§ TASK PROMPT
Look for "STEPPER2 pin IN1: SCL -> MO" in the entries below. Write out that line and all later lines exactly, ending with the final one.

§ EXCERPTED RECORDS
==*==
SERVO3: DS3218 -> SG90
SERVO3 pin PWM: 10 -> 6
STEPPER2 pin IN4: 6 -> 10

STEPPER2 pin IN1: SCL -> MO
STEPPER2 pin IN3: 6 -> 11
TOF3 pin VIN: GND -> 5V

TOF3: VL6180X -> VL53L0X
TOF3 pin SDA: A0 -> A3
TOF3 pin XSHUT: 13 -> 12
==*==
§ SOLUTION TO THE PROBLEM
STEPPER2 pin IN1: SCL -> MO
STEPPER2 pin IN3: 6 -> 11
TOF3 pin VIN: GND -> 5V

TOF3: VL6180X -> VL53L0X
TOF3 pin SDA: A0 -> A3
TOF3 pin XSHUT: 13 -> 12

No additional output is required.